§ EXERCISE AIM
Search the records below for the word "diode", then return every line where it appears.

┌─ DATA UNDER STUDY

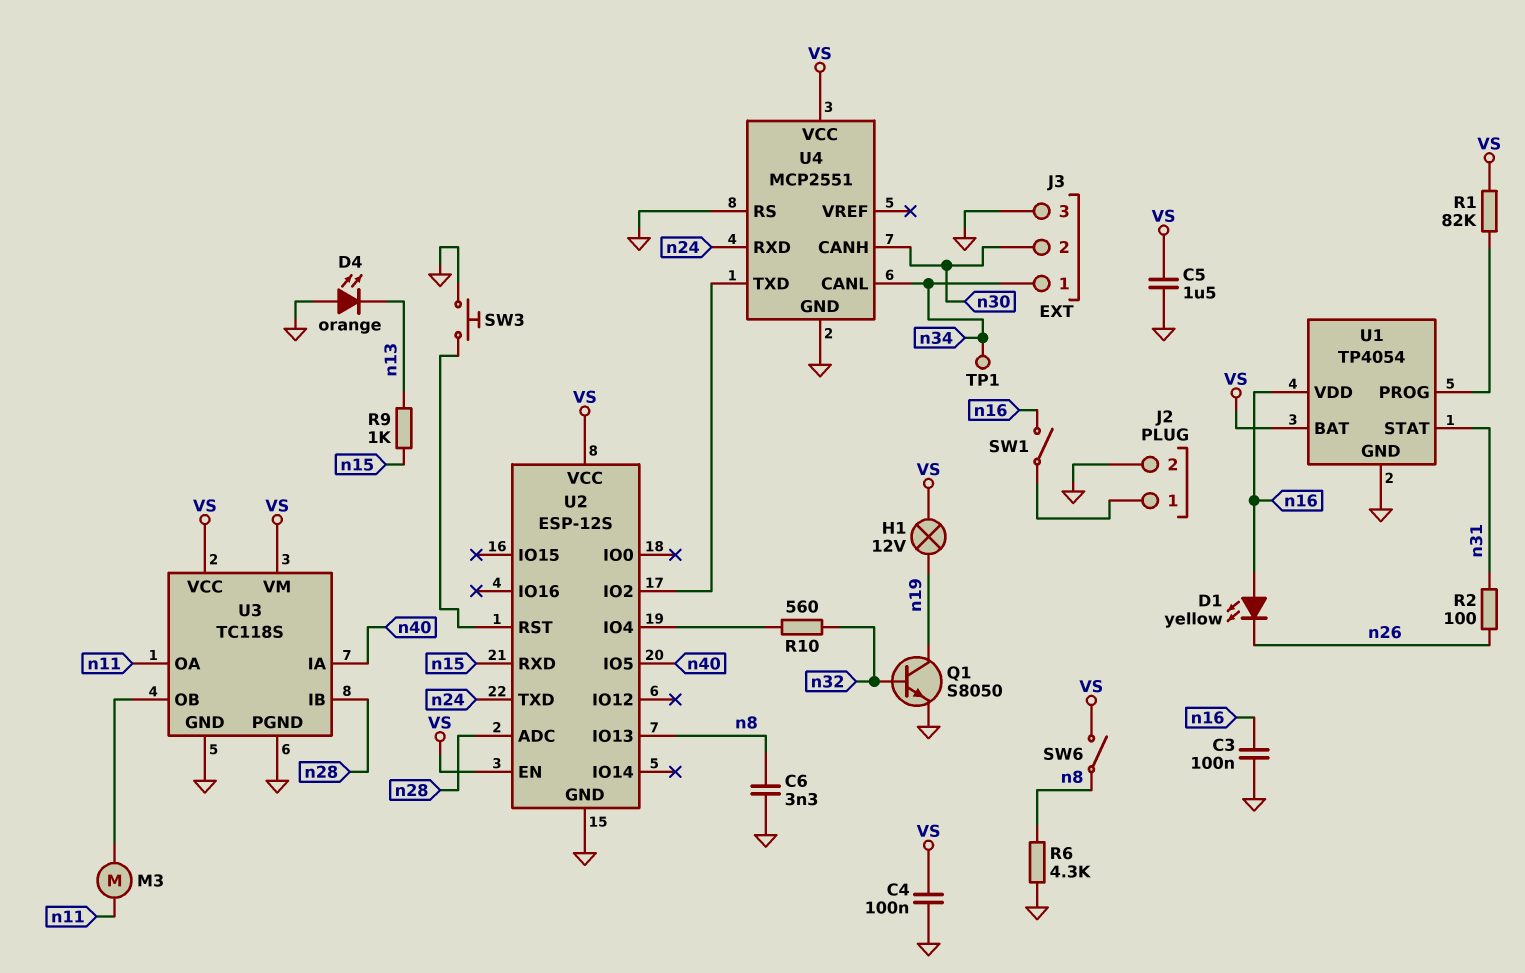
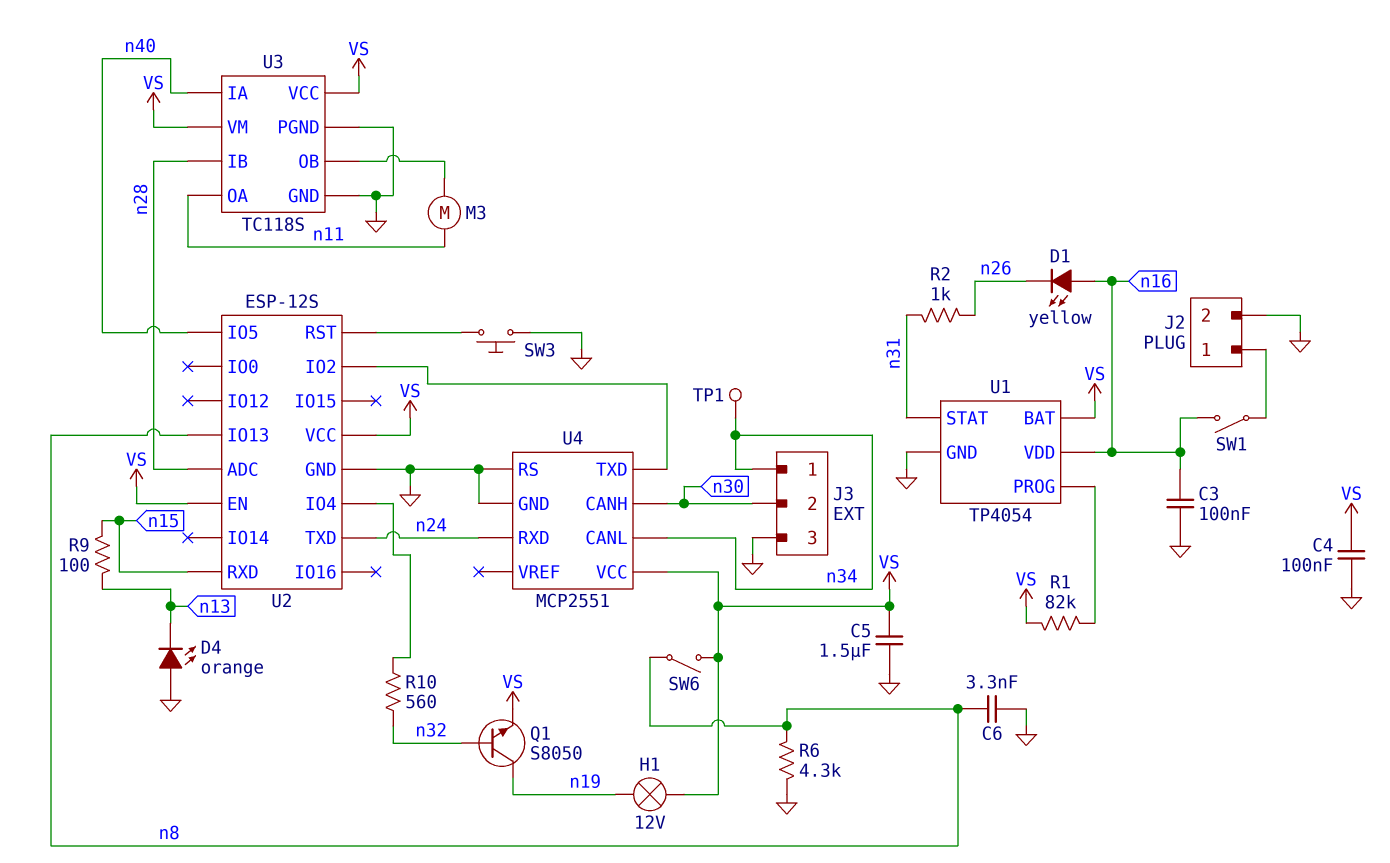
Q1: NPN S8050 (B n32, C n19, E GND) -> NPN S8050 (B n32, C n19, E VS)
R2: 100 (n26, n31) -> 1k (n26, n31)
R9: 1k (n13, n15) -> 100 (n13, n15)

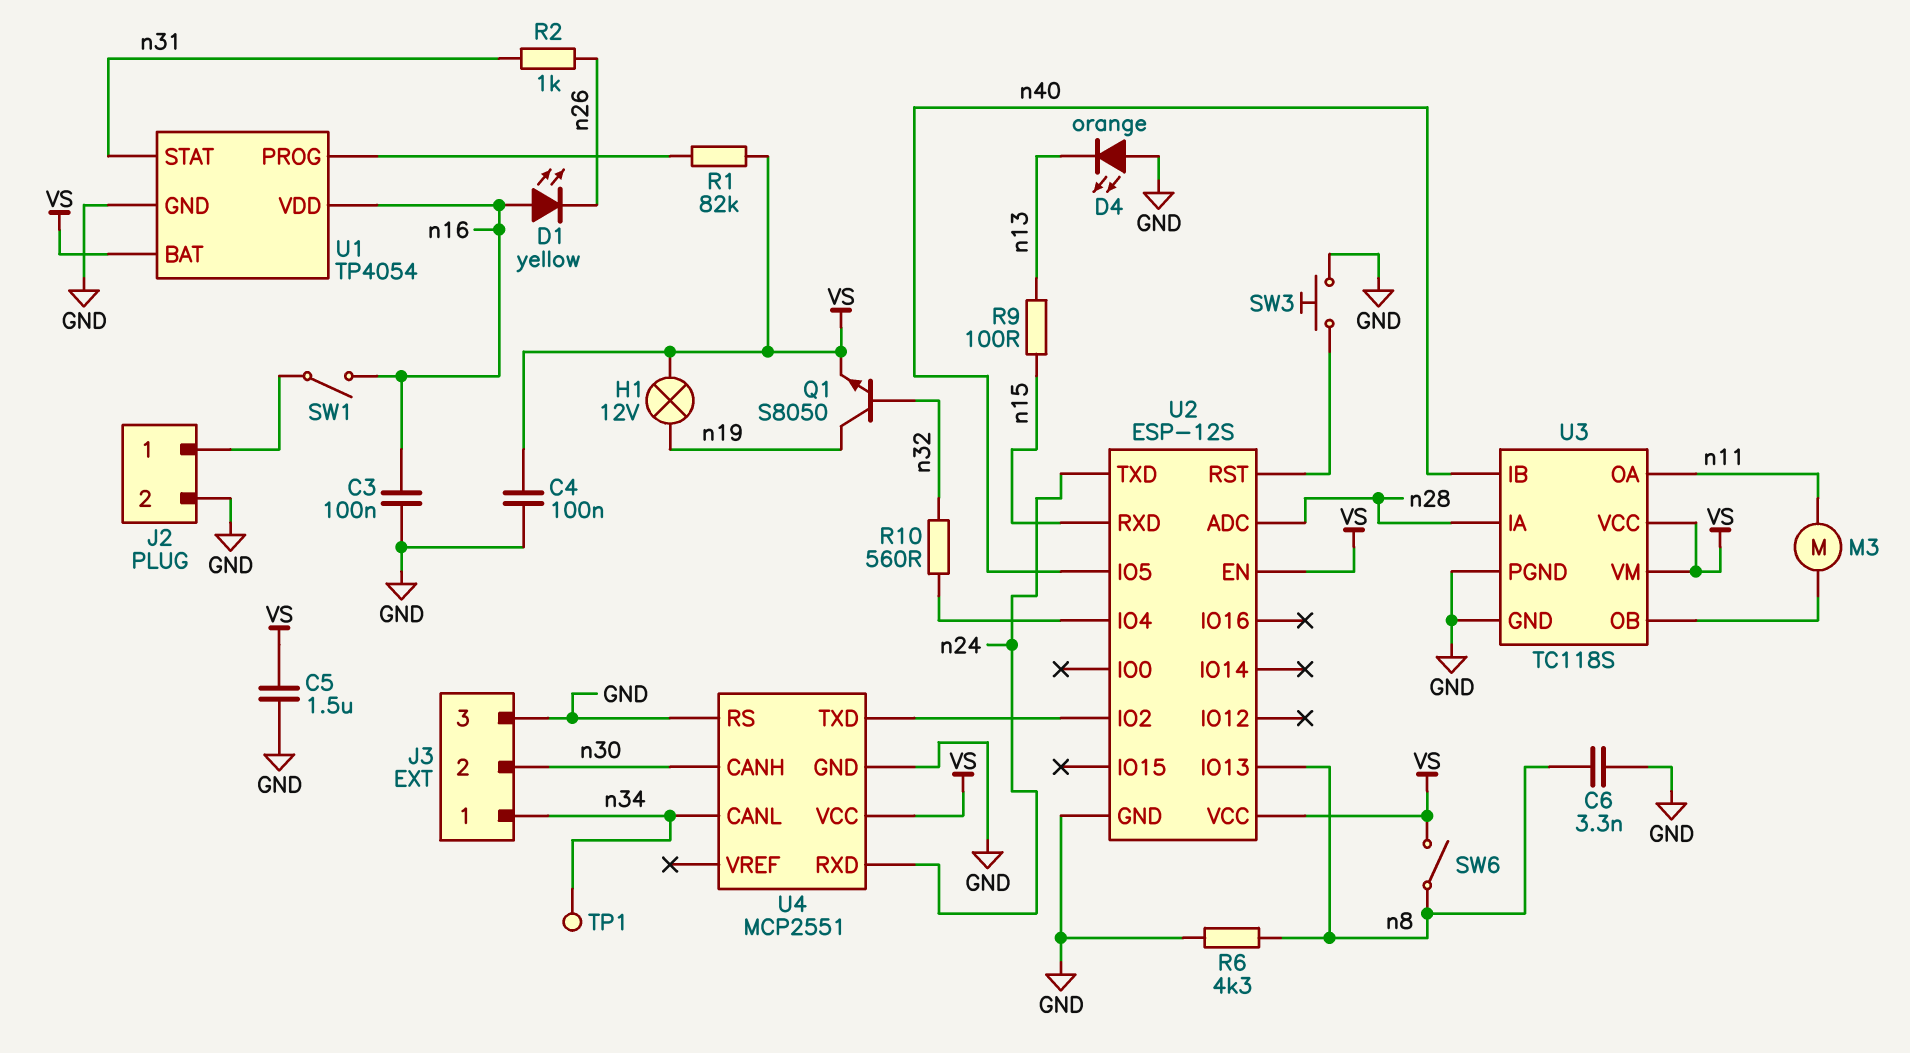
U3 pin IA: n40 -> n28
U3 pin IB: n28 -> n40

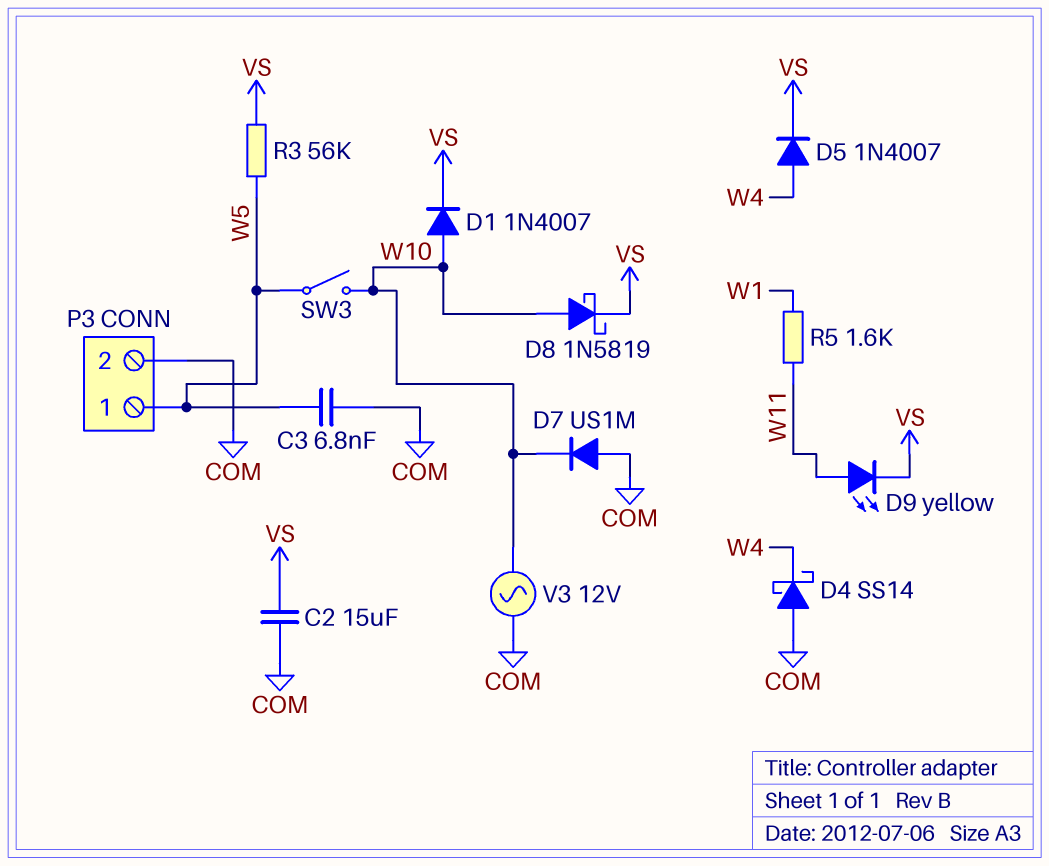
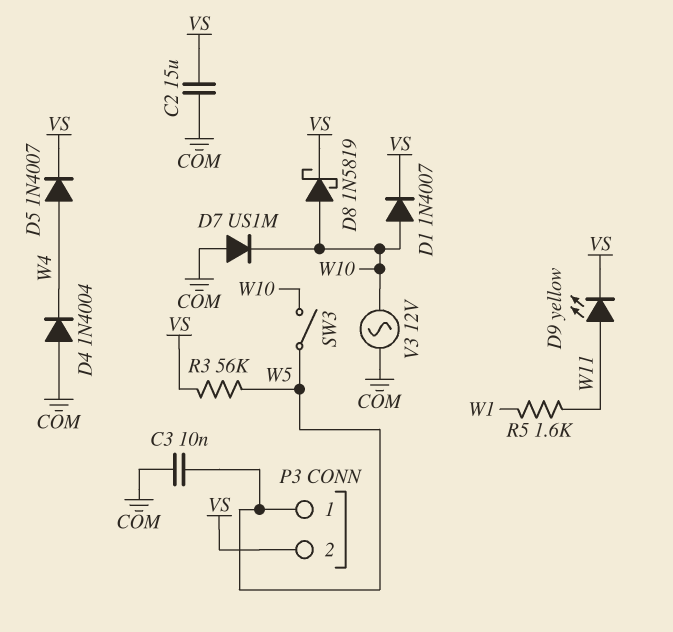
C3: 6.8nF (COM, W5) -> 10nF (COM, W5)
D4: schottky SS14 (A COM, K W4) -> diode 1N4004 (A COM, K W4)
P3 pin 2: COM -> VS

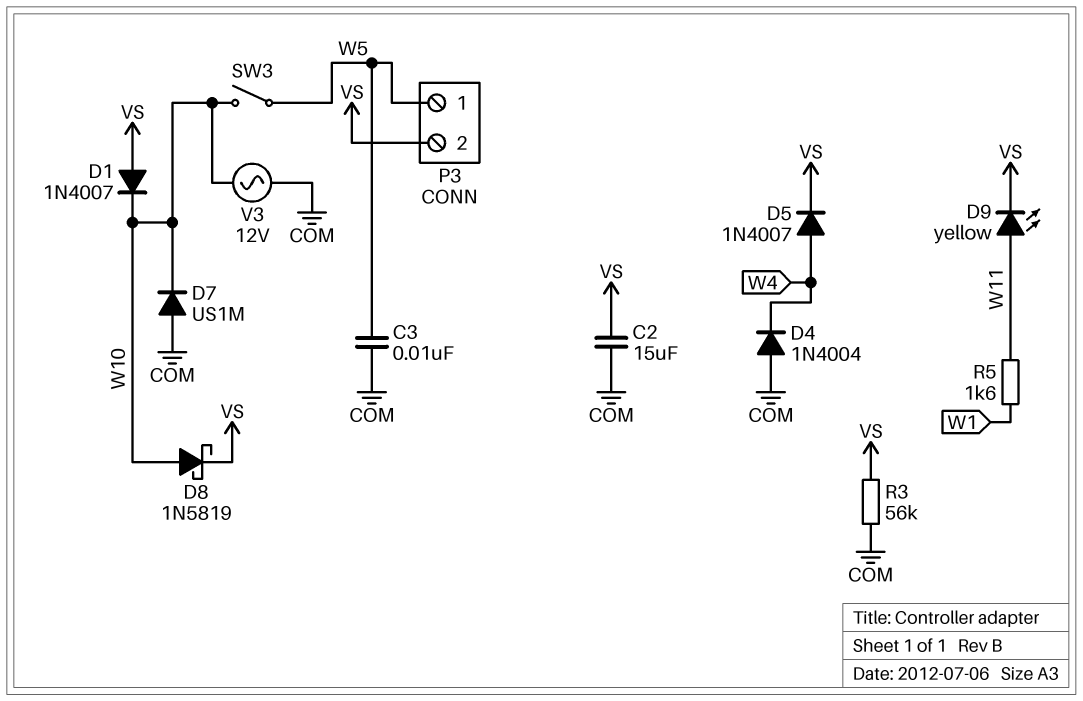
D1: diode 1N4007 (A W10, K VS) -> diode 1N4007 (A VS, K W10)
R3: 56k (VS, W5) -> 56k (COM, VS)

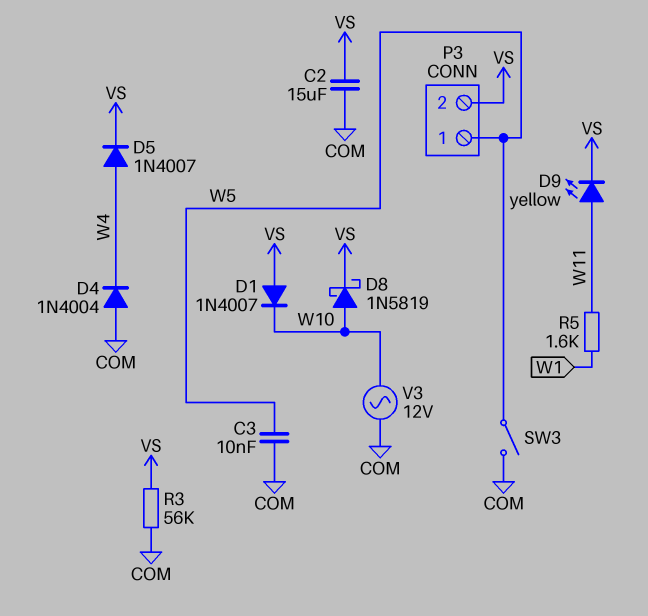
D7: diode US1M (A COM, K W10) -> none
SW3: switch (W5, W10) -> switch (COM, W5)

└─

§ RESPONSE
D4: schottky SS14 (A COM, K W4) -> diode 1N4004 (A COM, K W4)
D1: diode 1N4007 (A W10, K VS) -> diode 1N4007 (A VS, K W10)
D7: diode US1M (A COM, K W10) -> none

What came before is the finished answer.